What is expected ->
Copy out all of the material below with every character unchanged, but leave the pictures out.
━━ Exercise material ━━
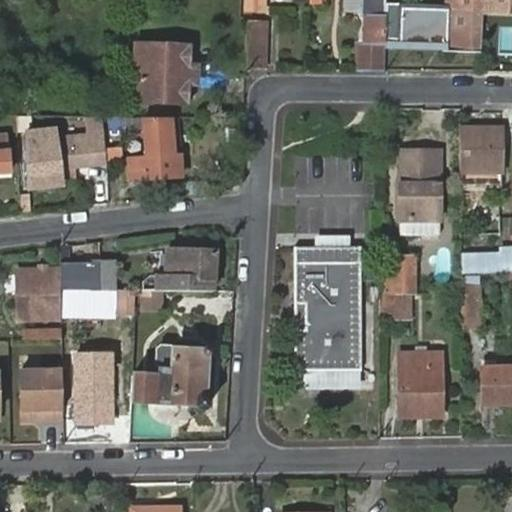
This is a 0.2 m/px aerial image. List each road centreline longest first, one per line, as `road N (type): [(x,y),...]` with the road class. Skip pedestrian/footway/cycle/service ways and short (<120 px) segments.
road 1 (residential): [(257,203),(267,94),(511,93)]
road 2 (residential): [(242,463),(511,459)]
road 3 (residential): [(242,463),(257,203)]
road 4 (residential): [(0,235),(257,203)]
road 5 (residential): [(0,466),(242,463)]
━━━
Result of the exercise ->
This is a 0.2 m/px aerial image. List each road centreline longest first, one per line, as `road N (type): [(x,y),...]` with the road class. Skip pedestrian/footway/cycle/service ways and short (<120 px) segments.
road 1 (residential): [(257,203),(267,94),(511,93)]
road 2 (residential): [(242,463),(511,459)]
road 3 (residential): [(242,463),(257,203)]
road 4 (residential): [(0,235),(257,203)]
road 5 (residential): [(0,466),(242,463)]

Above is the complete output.